Your instructions
Without the pictures, reproduce the records that follow exactly.

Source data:
=== Begin Enclosure ===

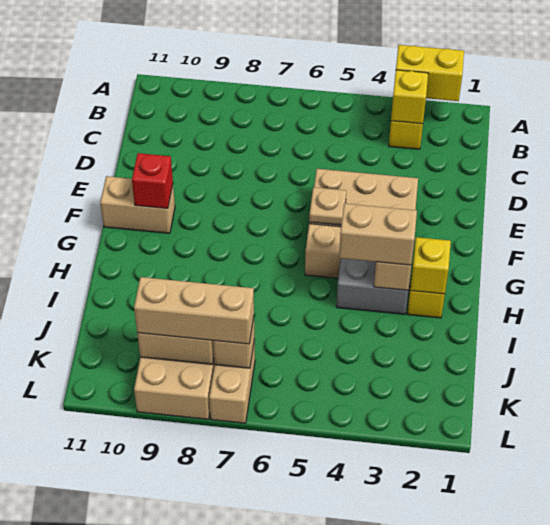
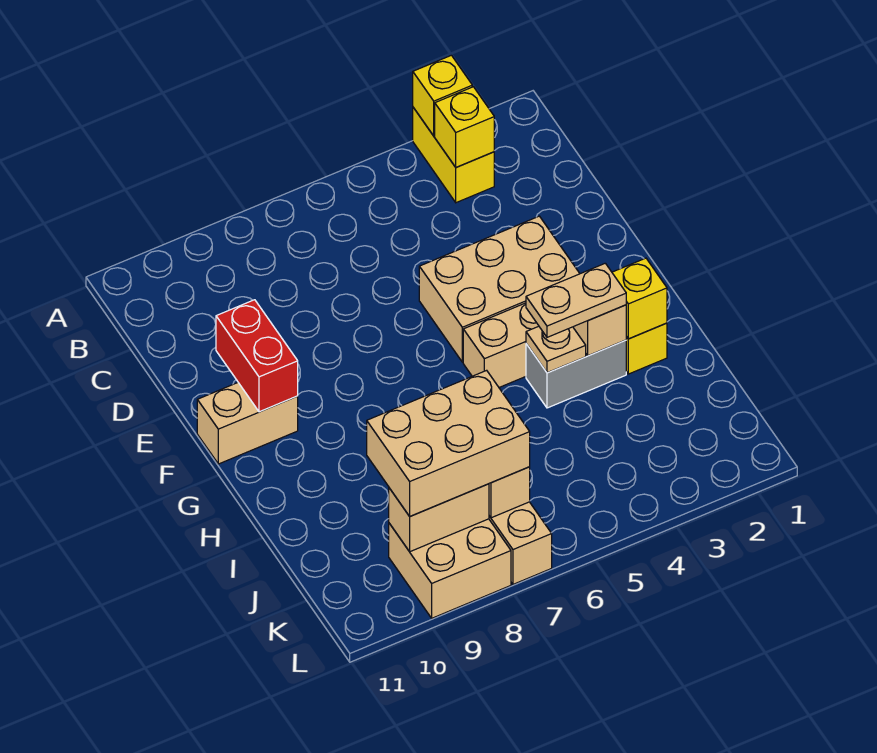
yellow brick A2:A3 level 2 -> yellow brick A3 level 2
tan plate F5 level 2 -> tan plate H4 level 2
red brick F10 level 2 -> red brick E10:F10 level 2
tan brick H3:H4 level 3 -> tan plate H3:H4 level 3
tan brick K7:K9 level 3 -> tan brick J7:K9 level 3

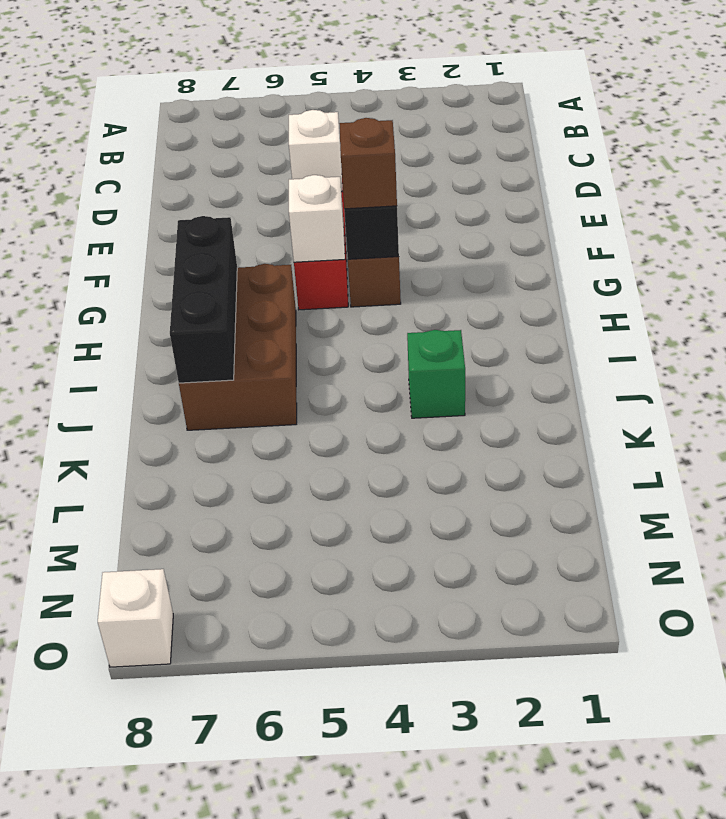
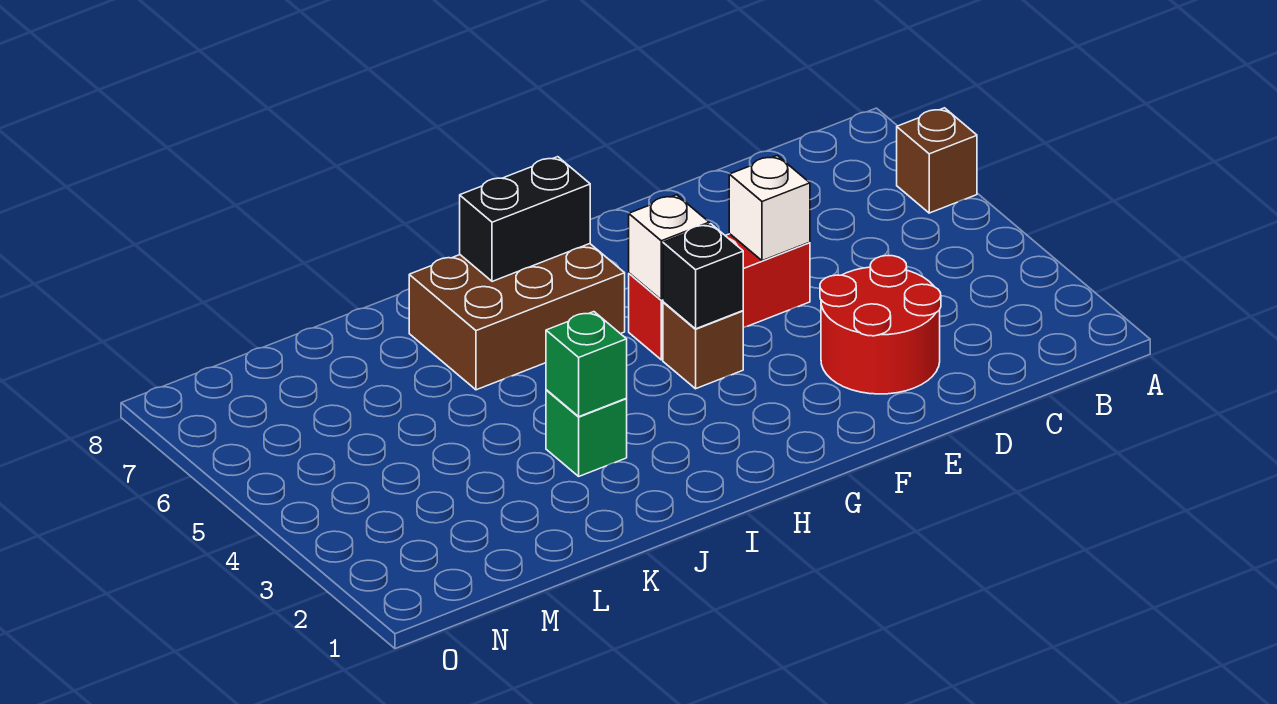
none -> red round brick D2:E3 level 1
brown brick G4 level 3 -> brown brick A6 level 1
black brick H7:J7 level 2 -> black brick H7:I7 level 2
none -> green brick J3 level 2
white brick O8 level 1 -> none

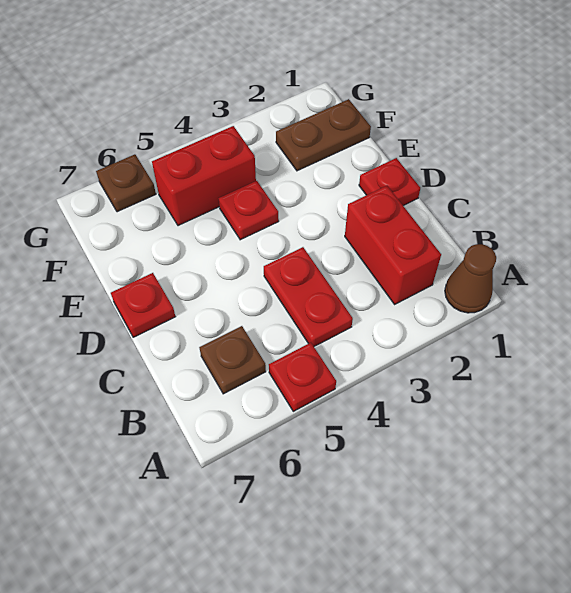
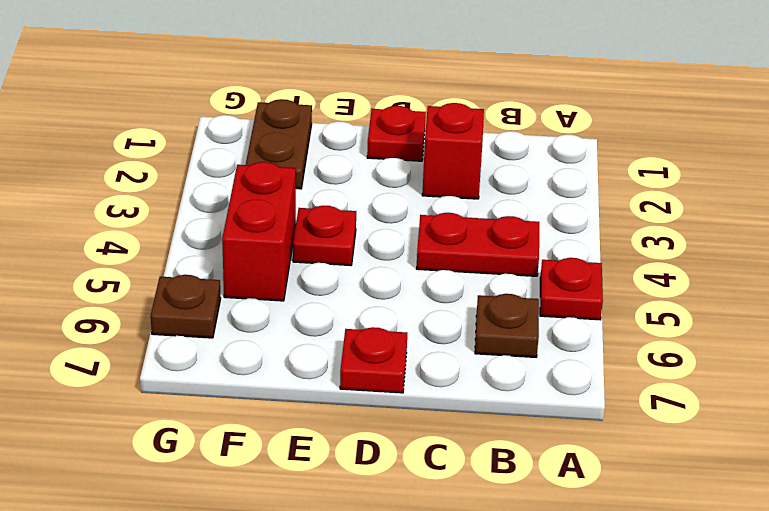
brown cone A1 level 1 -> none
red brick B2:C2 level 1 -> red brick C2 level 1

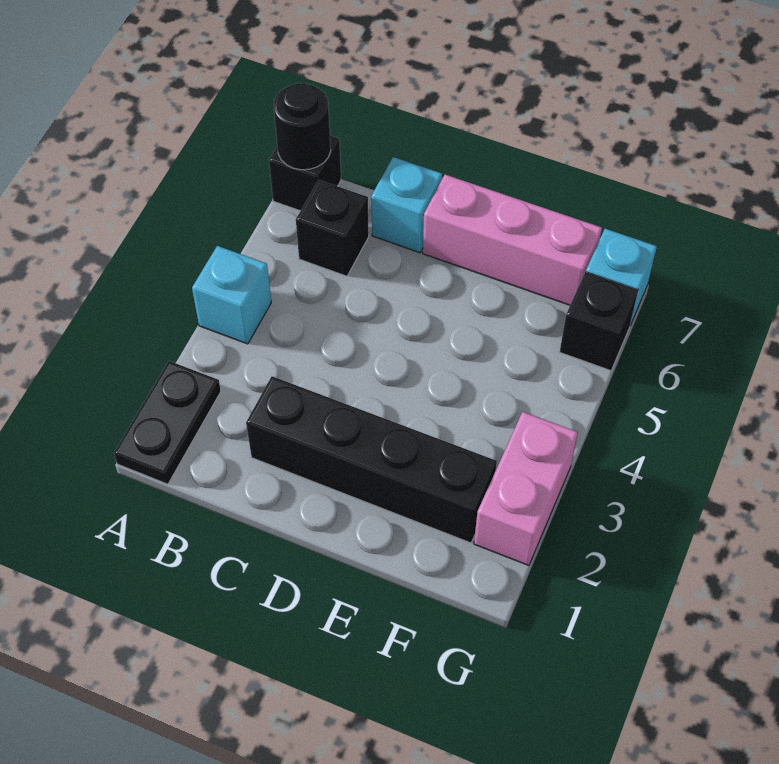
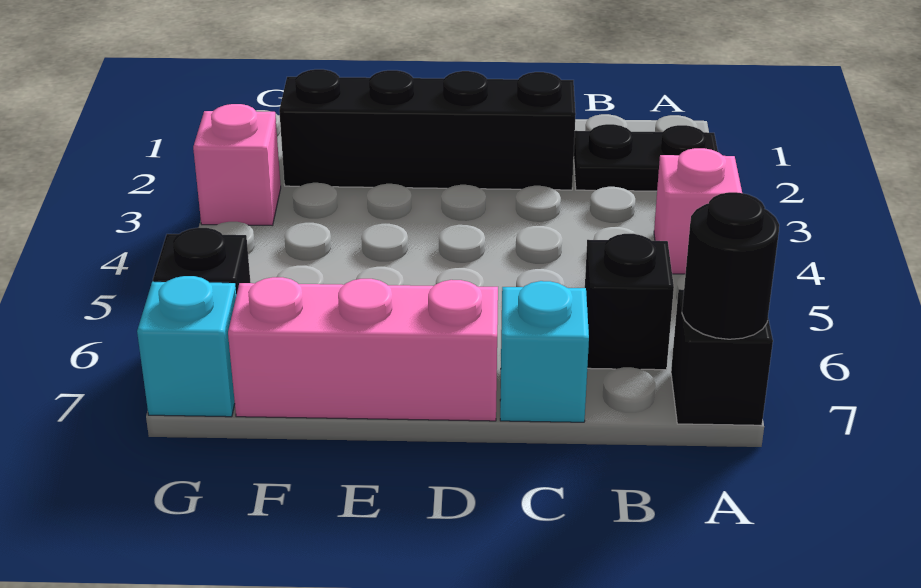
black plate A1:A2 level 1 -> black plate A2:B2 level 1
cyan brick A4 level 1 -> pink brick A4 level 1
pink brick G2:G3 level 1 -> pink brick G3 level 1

=== End Enclosure ===

Answer
yellow brick A2:A3 level 2 -> yellow brick A3 level 2
tan plate F5 level 2 -> tan plate H4 level 2
red brick F10 level 2 -> red brick E10:F10 level 2
tan brick H3:H4 level 3 -> tan plate H3:H4 level 3
tan brick K7:K9 level 3 -> tan brick J7:K9 level 3

none -> red round brick D2:E3 level 1
brown brick G4 level 3 -> brown brick A6 level 1
black brick H7:J7 level 2 -> black brick H7:I7 level 2
none -> green brick J3 level 2
white brick O8 level 1 -> none

brown cone A1 level 1 -> none
red brick B2:C2 level 1 -> red brick C2 level 1

black plate A1:A2 level 1 -> black plate A2:B2 level 1
cyan brick A4 level 1 -> pink brick A4 level 1
pink brick G2:G3 level 1 -> pink brick G3 level 1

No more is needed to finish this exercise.